*** GIVEN DATA ***

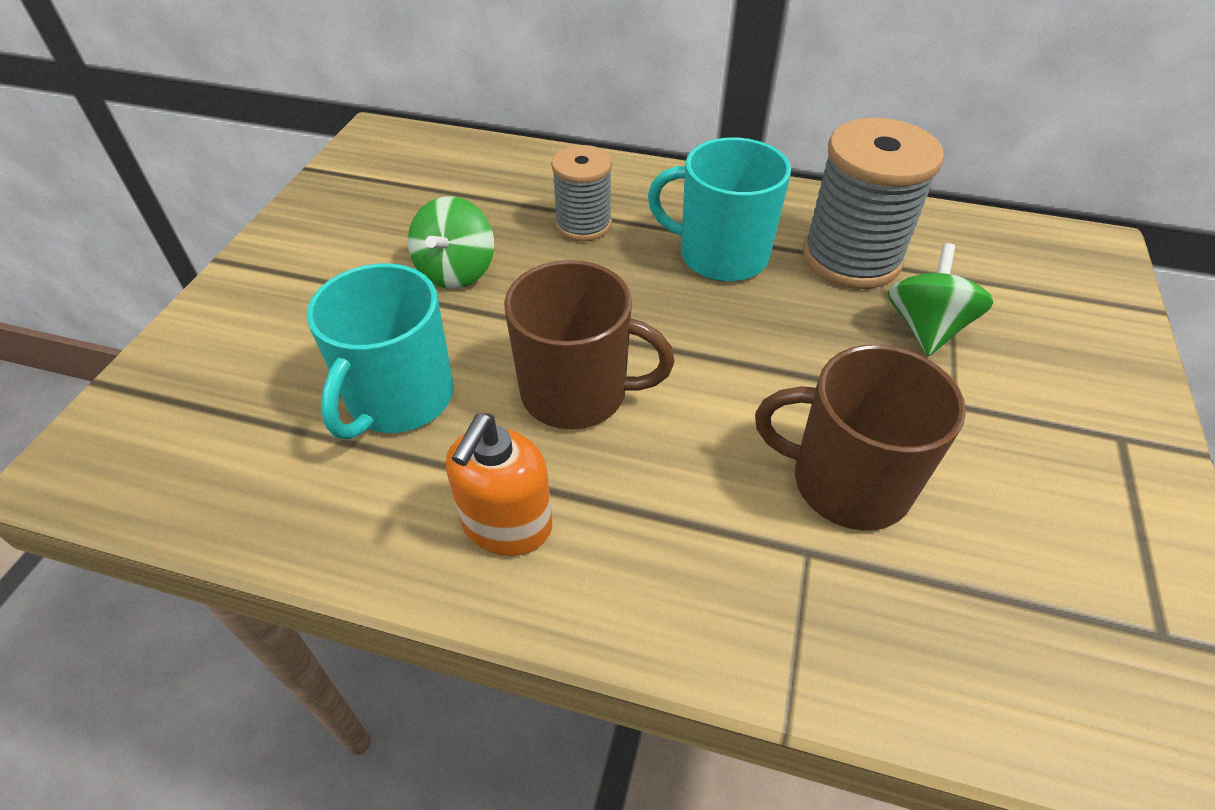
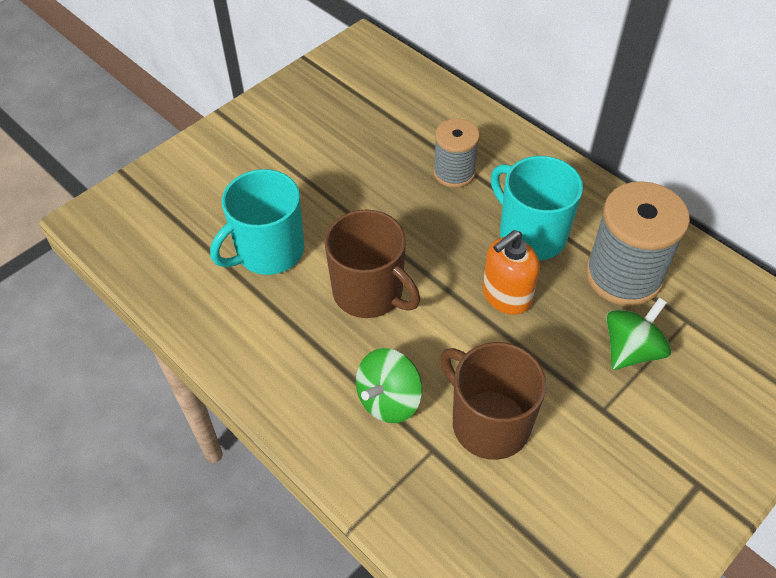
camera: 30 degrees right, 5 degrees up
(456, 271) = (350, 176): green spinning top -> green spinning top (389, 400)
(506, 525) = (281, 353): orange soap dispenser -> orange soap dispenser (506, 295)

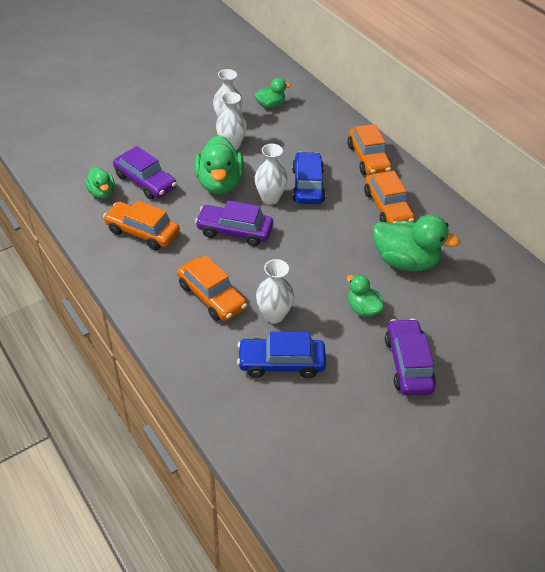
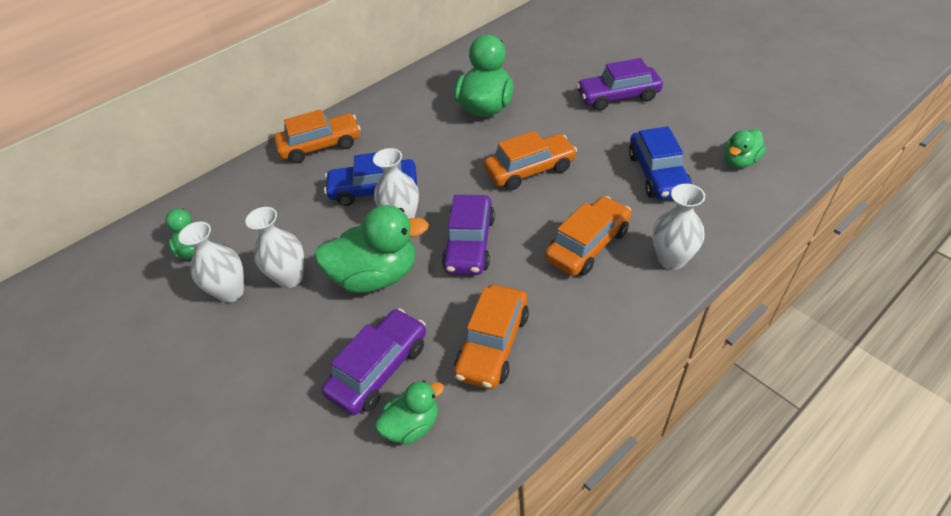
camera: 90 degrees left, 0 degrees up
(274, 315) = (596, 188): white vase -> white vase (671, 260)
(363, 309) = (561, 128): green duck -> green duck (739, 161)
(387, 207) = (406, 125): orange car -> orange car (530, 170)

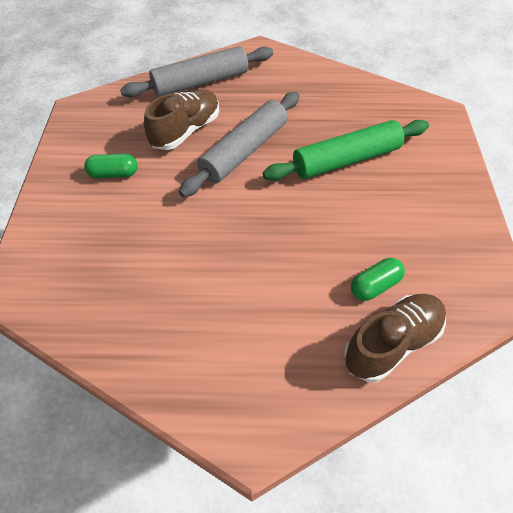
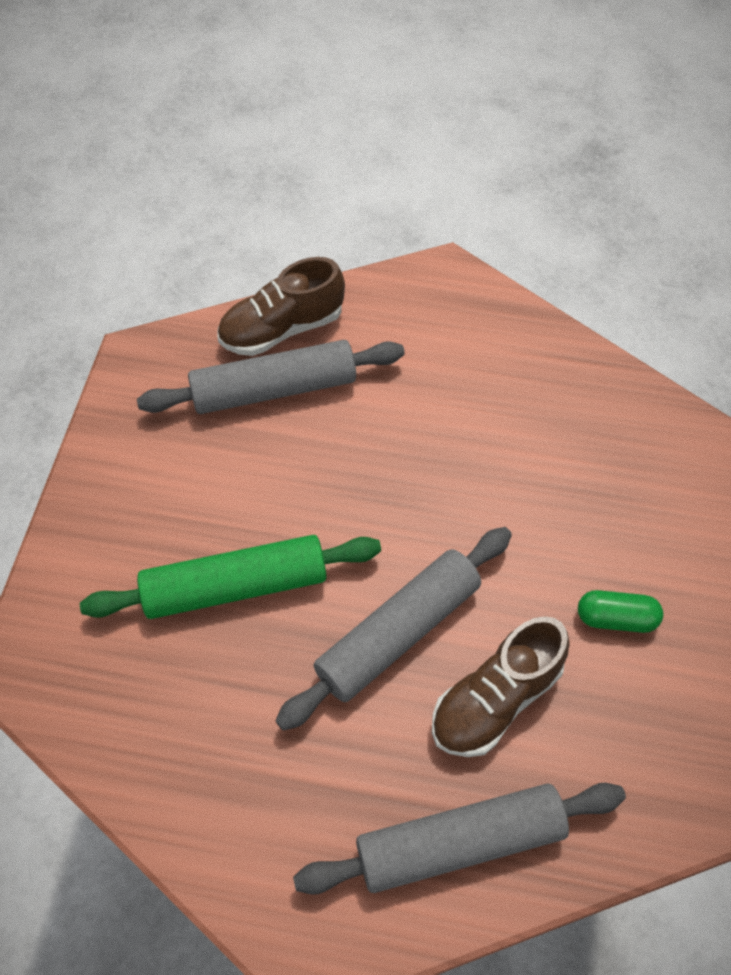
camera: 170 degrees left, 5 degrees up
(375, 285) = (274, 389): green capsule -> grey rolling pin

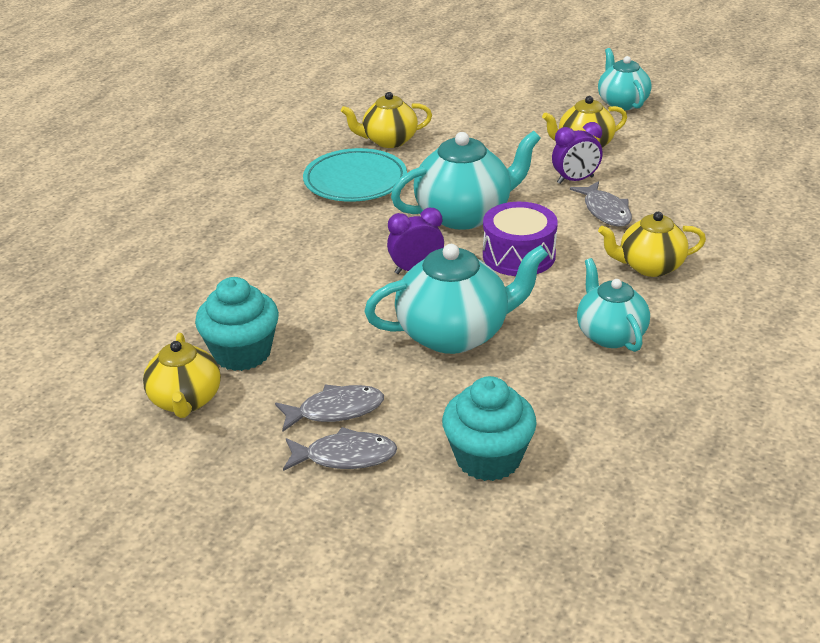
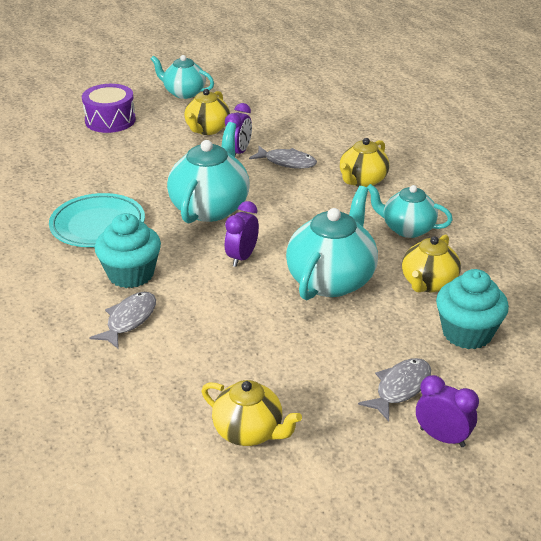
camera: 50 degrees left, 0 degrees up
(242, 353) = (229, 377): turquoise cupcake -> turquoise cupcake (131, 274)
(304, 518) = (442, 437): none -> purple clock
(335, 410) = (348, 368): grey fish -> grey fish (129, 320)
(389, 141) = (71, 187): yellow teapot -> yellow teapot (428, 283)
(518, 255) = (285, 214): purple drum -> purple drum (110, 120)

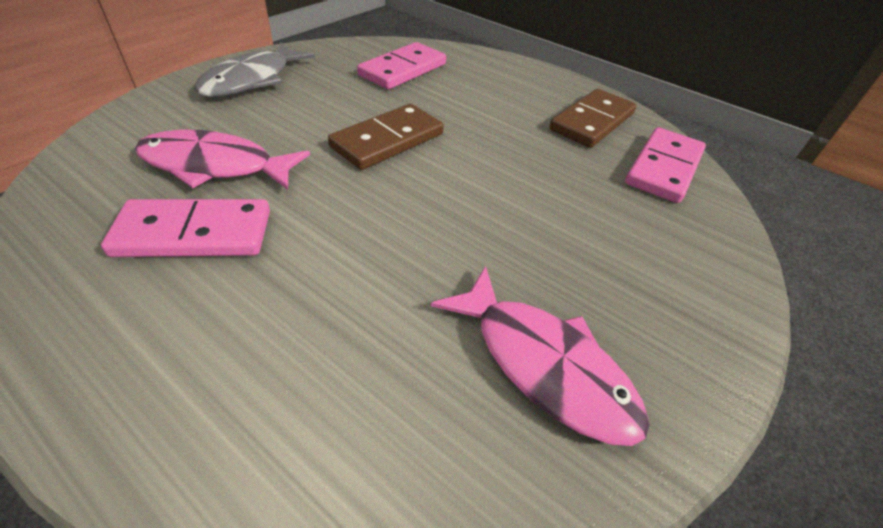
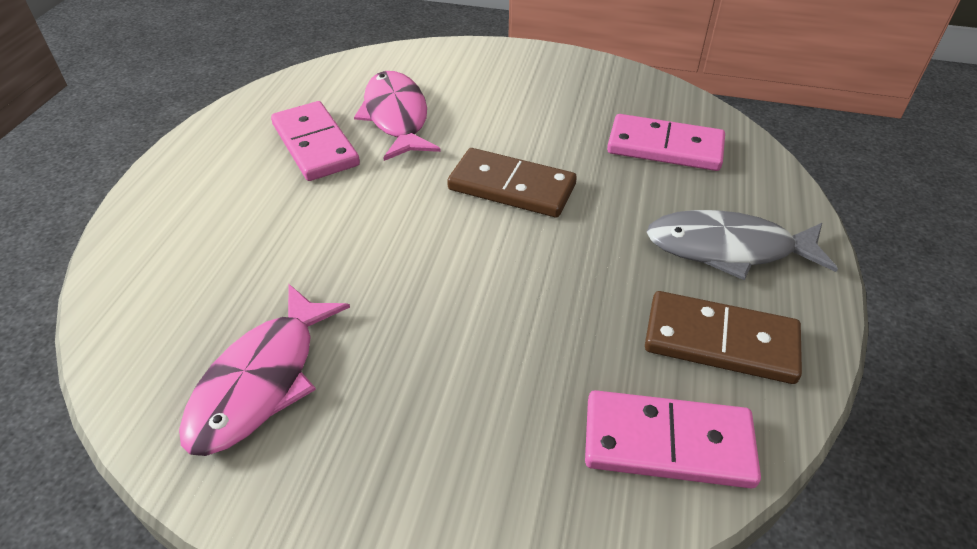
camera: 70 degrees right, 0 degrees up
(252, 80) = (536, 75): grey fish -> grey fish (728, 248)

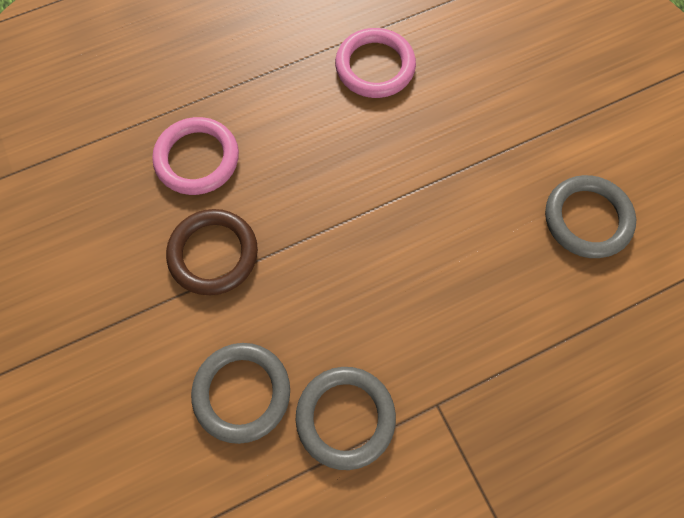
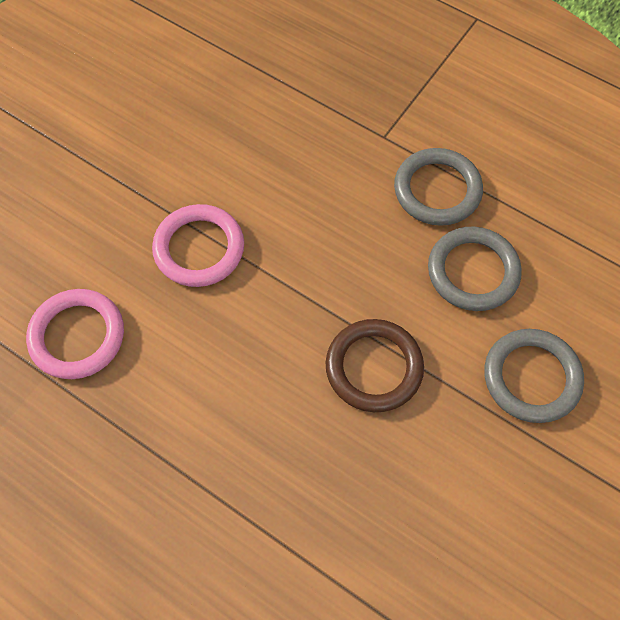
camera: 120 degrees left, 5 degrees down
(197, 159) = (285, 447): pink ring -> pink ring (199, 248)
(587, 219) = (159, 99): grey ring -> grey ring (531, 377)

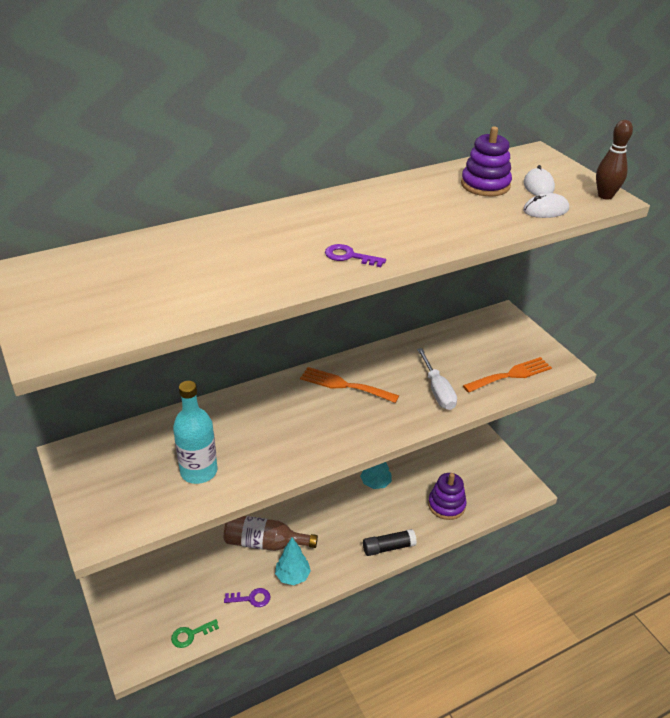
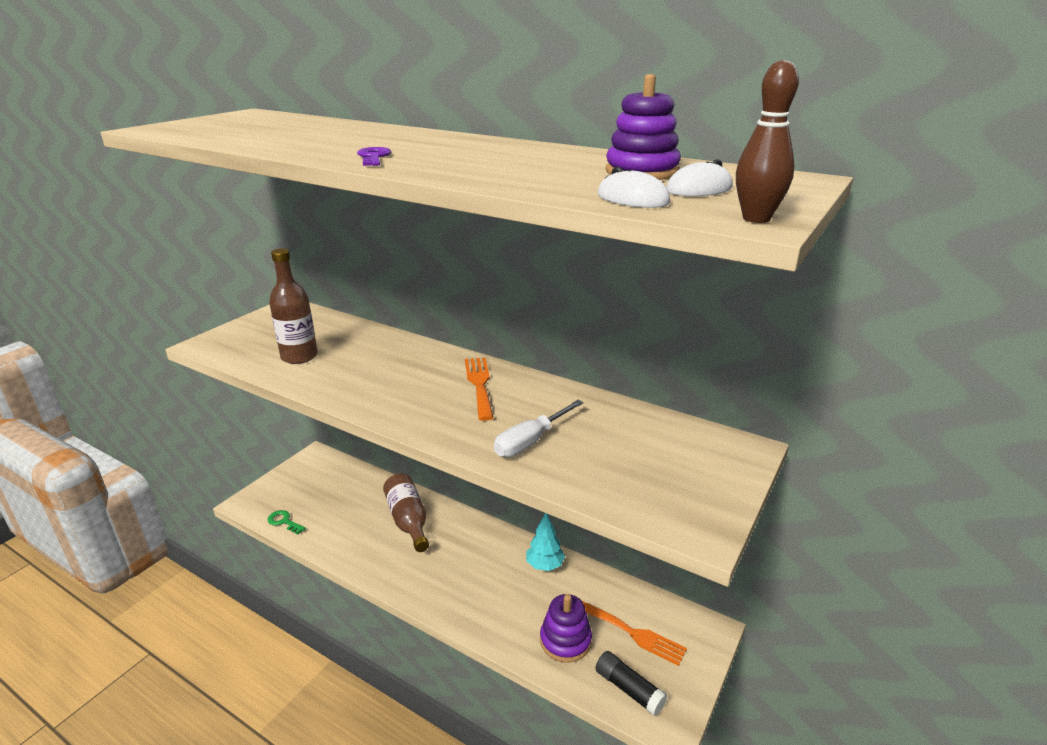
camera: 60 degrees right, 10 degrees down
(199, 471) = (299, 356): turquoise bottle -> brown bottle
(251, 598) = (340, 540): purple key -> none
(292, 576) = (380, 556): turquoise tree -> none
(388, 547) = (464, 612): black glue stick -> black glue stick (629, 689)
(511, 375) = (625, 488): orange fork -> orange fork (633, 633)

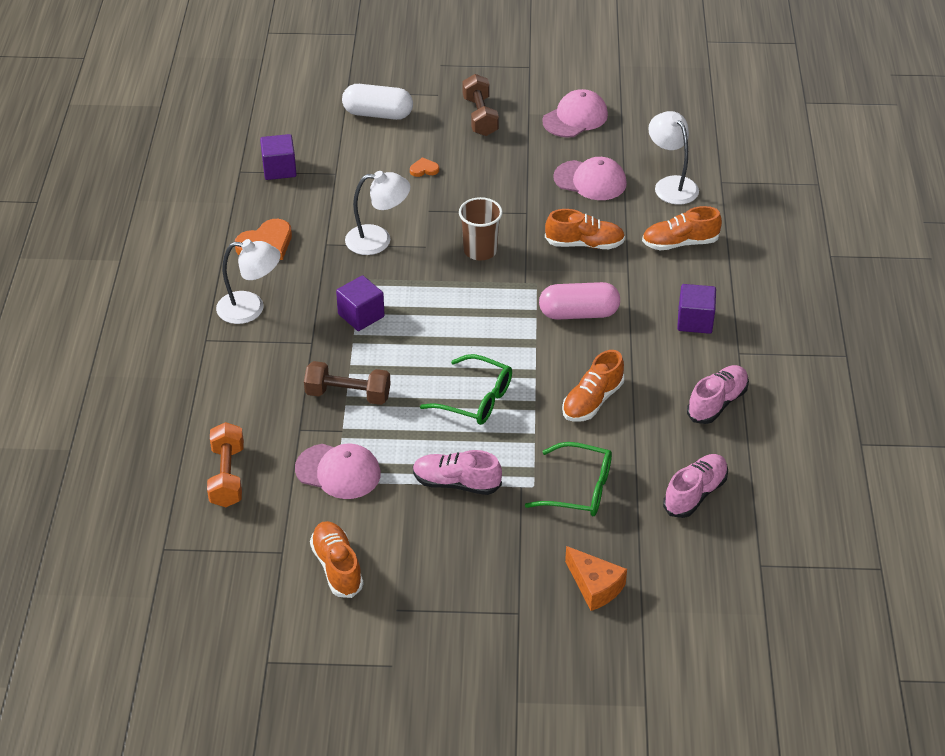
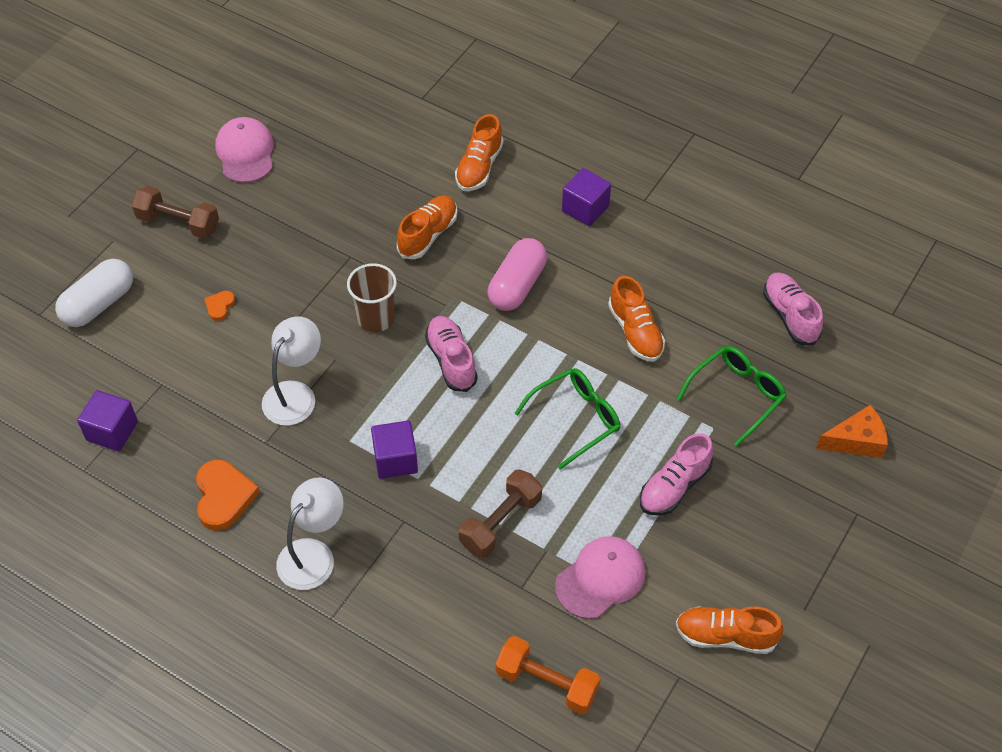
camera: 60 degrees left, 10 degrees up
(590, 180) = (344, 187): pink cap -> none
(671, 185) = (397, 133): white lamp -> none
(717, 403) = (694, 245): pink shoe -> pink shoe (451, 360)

*** End of GIVEN DATA ***

Copy nothing but the lines above from the one with "(363, 309) = (561, 128): green" to the one with "(292, 576) = (380, 556): turquoise", inclusive, word for word. Leave every picture out.

[SOLUTION FOR THIS EXERCISE]:
(363, 309) = (561, 128): green duck -> green duck (739, 161)
(387, 207) = (406, 125): orange car -> orange car (530, 170)

camera: 170 degrees left, 5 degrees up
(375, 285) = (274, 389): green capsule -> grey rolling pin

camera: 50 degrees left, 0 degrees up
(242, 353) = (229, 377): turquoise cupcake -> turquoise cupcake (131, 274)
(304, 518) = (442, 437): none -> purple clock
(335, 410) = (348, 368): grey fish -> grey fish (129, 320)
(389, 141) = (71, 187): yellow teapot -> yellow teapot (428, 283)
(518, 255) = (285, 214): purple drum -> purple drum (110, 120)

camera: 70 degrees right, 0 degrees up
(252, 80) = (536, 75): grey fish -> grey fish (728, 248)

camera: 120 degrees left, 5 degrees down
(197, 159) = (285, 447): pink ring -> pink ring (199, 248)
(587, 219) = (159, 99): grey ring -> grey ring (531, 377)

camera: 60 degrees right, 10 degrees down
(199, 471) = (299, 356): turquoise bottle -> brown bottle
(251, 598) = (340, 540): purple key -> none
(292, 576) = (380, 556): turquoise tree -> none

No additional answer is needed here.